[SUPPLIED RECORDS]
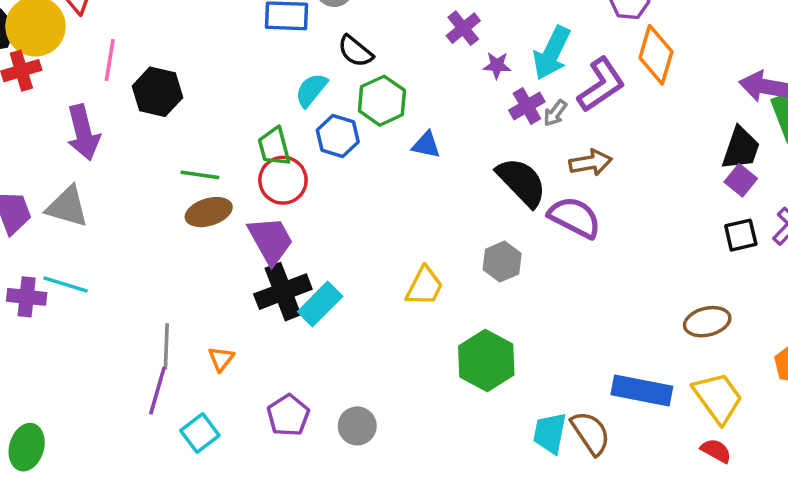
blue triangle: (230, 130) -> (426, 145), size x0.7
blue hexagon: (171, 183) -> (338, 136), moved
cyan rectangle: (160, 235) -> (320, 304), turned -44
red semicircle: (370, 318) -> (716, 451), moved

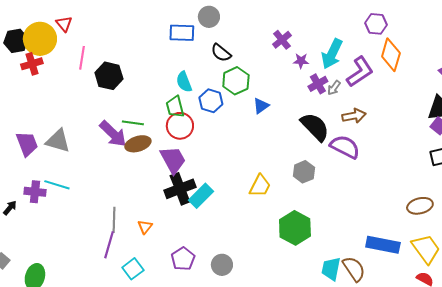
cyan semicircle: (311, 90) -> (184, 82), moved, turned -60
purple arrow: (83, 132) -> (113, 134), moved, turned -32
blue triangle: (426, 145) -> (261, 106), turned -48

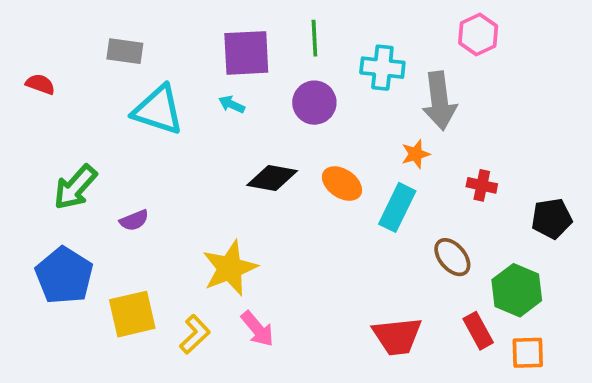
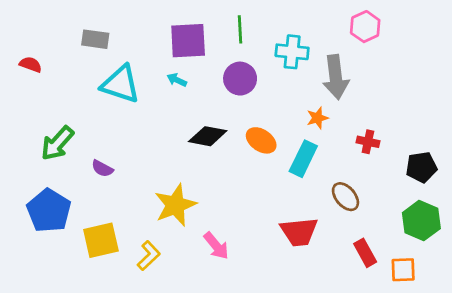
purple semicircle: (134, 220) -> (102, 169), turned 50
green hexagon: (517, 290) -> (421, 221), moved
pink arrow: (257, 329) -> (216, 246), moved
red trapezoid: (397, 336) -> (299, 232), moved

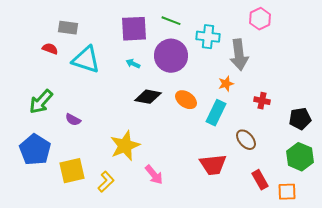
green line: (240, 29) -> (171, 21), turned -66
red semicircle: (31, 64) -> (50, 49), moved
purple circle: (240, 79) -> (171, 56), size x1.4
cyan arrow: (177, 80) -> (133, 64), moved

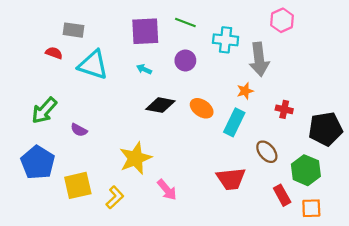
purple circle: (171, 56) -> (185, 61), size x0.6
black pentagon: (300, 119) -> (325, 129), size x1.4
green hexagon: (300, 157) -> (306, 170), moved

[ABOUT THIS EXERCISE] Lines of the listing above that hold the string "moved" should each be copied.

[TASK ANSWER]
blue hexagon: (171, 183) -> (338, 136), moved
red semicircle: (370, 318) -> (716, 451), moved
cyan semicircle: (311, 90) -> (184, 82), moved, turned -60
purple arrow: (83, 132) -> (113, 134), moved, turned -32
green hexagon: (517, 290) -> (421, 221), moved
pink arrow: (257, 329) -> (216, 246), moved
red trapezoid: (397, 336) -> (299, 232), moved
red semicircle: (31, 64) -> (50, 49), moved
cyan arrow: (177, 80) -> (133, 64), moved
green hexagon: (300, 157) -> (306, 170), moved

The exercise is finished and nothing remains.